> EXERCISE
Only the stretch below from the line holding "black arrow: (53, 53) -> (86, 56), moved" through the line holding "purple arrow: (246, 572)" should be restated, word for word and with both ends included; pictures stay out.
##### PROVIDED RECORDS
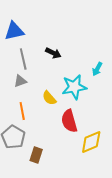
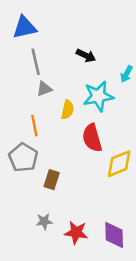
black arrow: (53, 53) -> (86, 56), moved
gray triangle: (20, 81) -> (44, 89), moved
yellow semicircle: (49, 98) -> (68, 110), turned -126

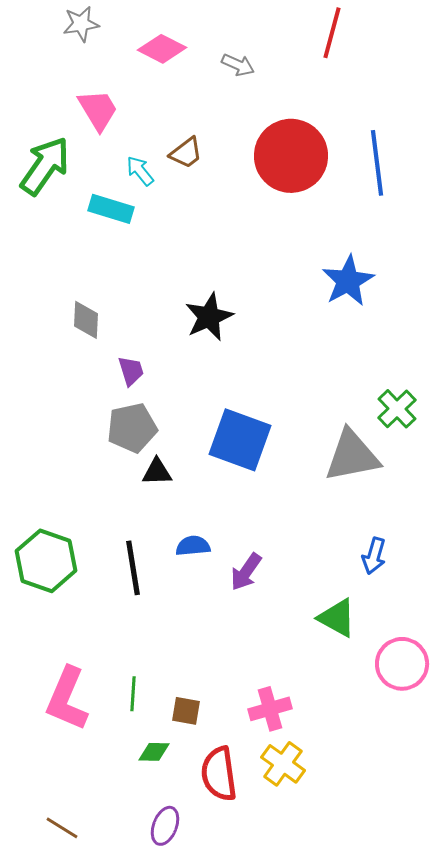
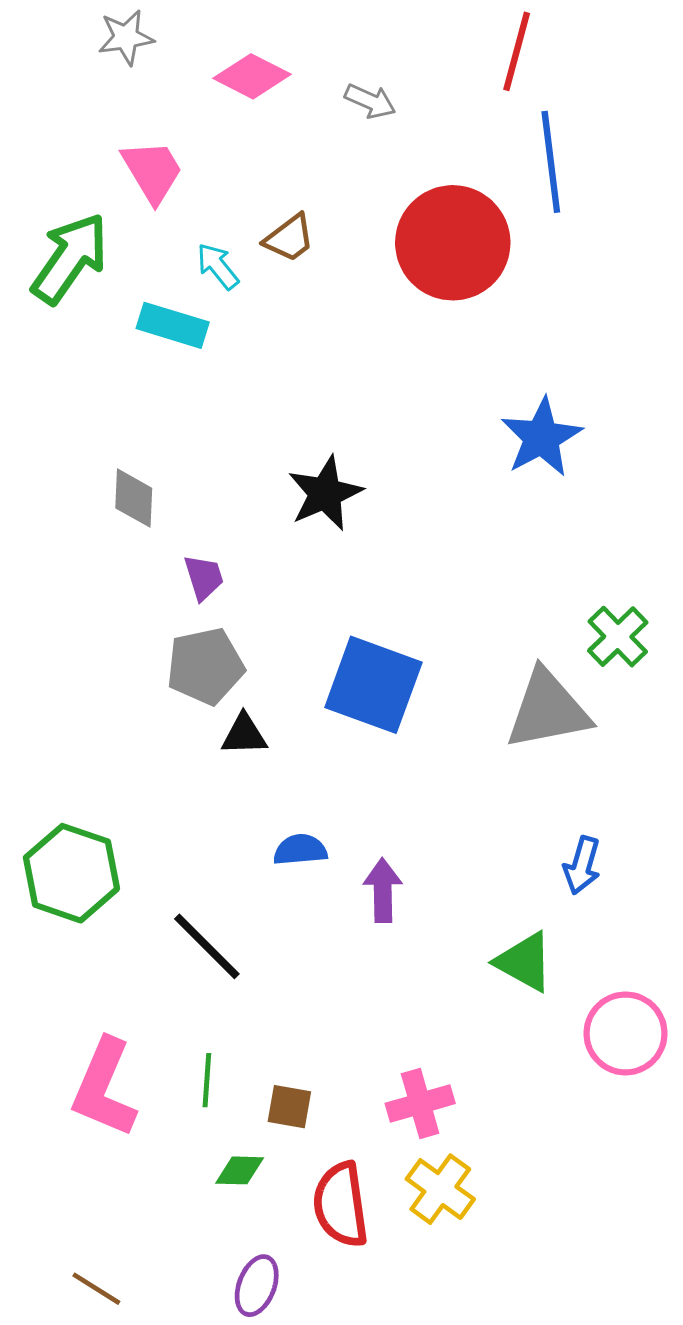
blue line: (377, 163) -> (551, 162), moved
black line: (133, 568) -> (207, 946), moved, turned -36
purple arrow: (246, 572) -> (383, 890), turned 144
##########
##### PROVIDED RECORDS
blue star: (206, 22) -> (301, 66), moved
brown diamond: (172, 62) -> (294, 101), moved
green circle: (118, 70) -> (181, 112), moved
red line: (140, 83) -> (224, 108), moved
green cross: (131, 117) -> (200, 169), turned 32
##########
##### PROVIDED RECORDS
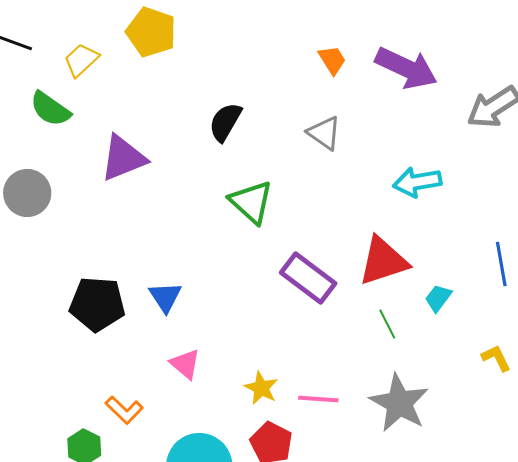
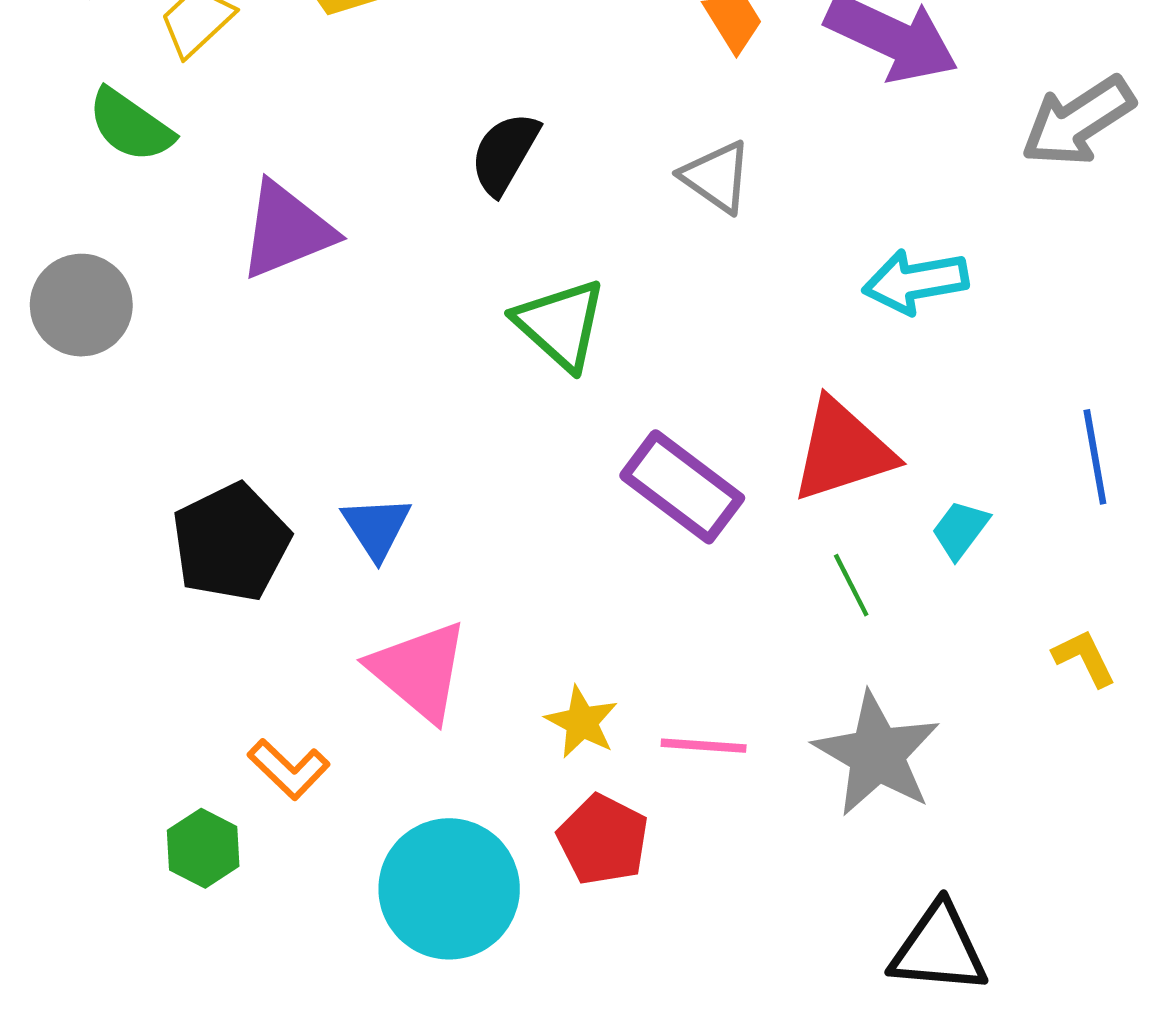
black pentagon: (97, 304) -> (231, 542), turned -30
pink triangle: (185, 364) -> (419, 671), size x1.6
##########
> OUTPUT BELOW
black arrow: (53, 53) -> (86, 56), moved
gray triangle: (20, 81) -> (44, 89), moved
yellow semicircle: (49, 98) -> (68, 110), turned -126

blue line: (377, 163) -> (551, 162), moved
black line: (133, 568) -> (207, 946), moved, turned -36
purple arrow: (246, 572) -> (383, 890), turned 144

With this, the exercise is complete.